▶ [What needs to be done]: Copy every line of the records that includes the word "grey".

▶ [Given records]:
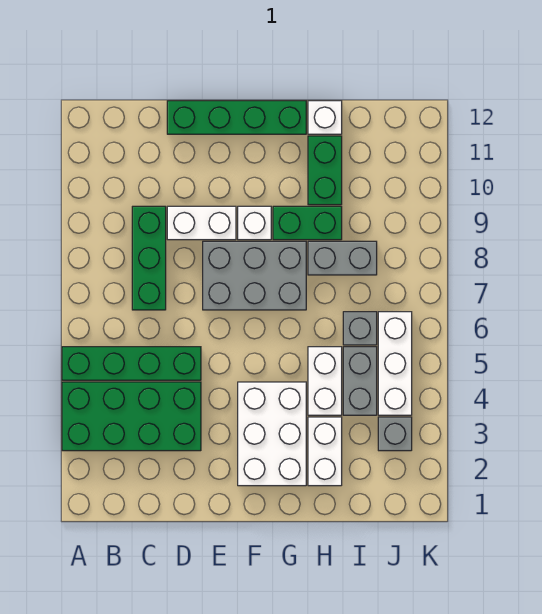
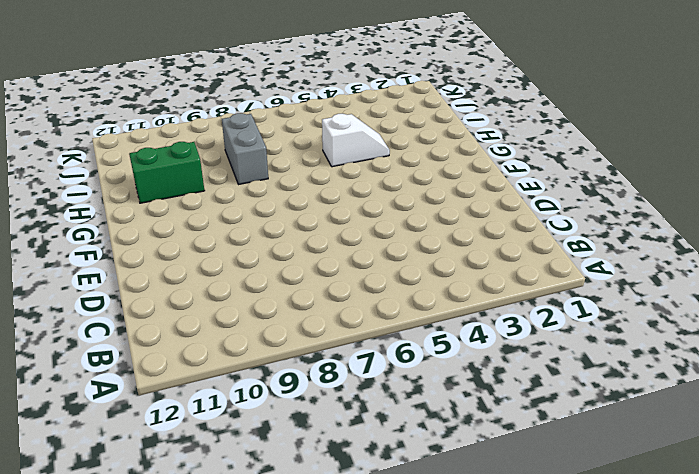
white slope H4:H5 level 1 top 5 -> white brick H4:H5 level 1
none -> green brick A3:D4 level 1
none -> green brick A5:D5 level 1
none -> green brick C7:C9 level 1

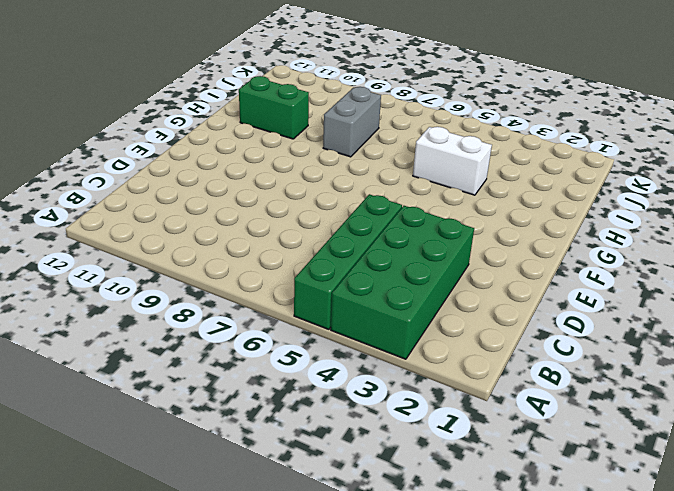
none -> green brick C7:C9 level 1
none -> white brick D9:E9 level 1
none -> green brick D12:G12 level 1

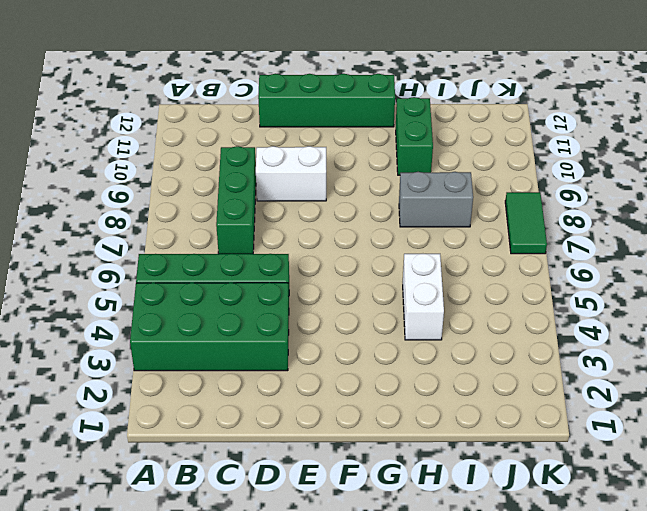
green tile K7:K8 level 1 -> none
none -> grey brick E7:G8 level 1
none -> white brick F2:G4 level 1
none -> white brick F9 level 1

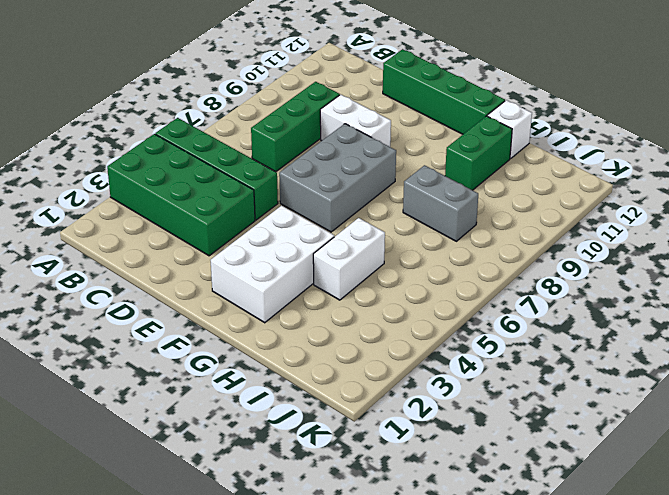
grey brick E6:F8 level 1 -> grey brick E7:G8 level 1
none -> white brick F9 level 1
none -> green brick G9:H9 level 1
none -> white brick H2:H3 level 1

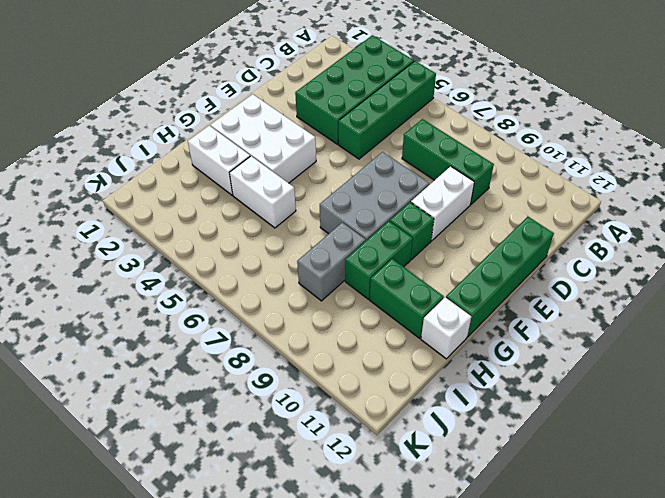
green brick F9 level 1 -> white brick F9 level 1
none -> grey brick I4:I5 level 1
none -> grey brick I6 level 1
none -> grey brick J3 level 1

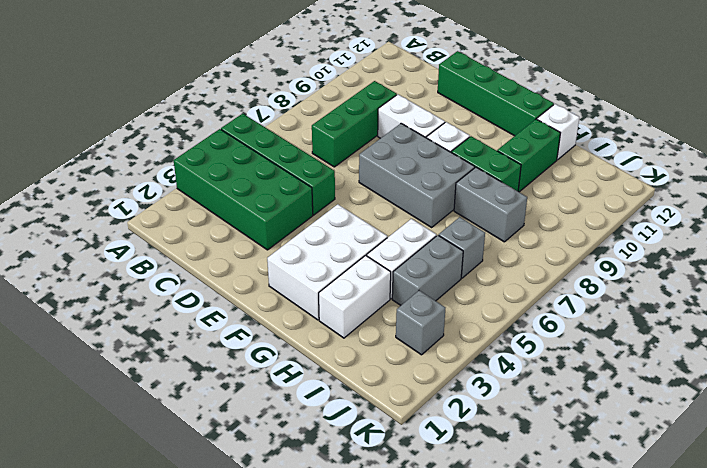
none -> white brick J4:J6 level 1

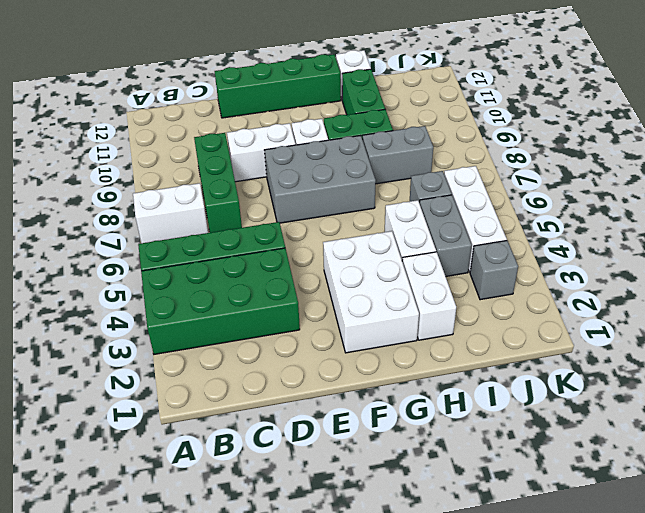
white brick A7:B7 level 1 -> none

▶ [Your response]:
none -> grey brick E7:G8 level 1
grey brick E6:F8 level 1 -> grey brick E7:G8 level 1
none -> grey brick I4:I5 level 1
none -> grey brick I6 level 1
none -> grey brick J3 level 1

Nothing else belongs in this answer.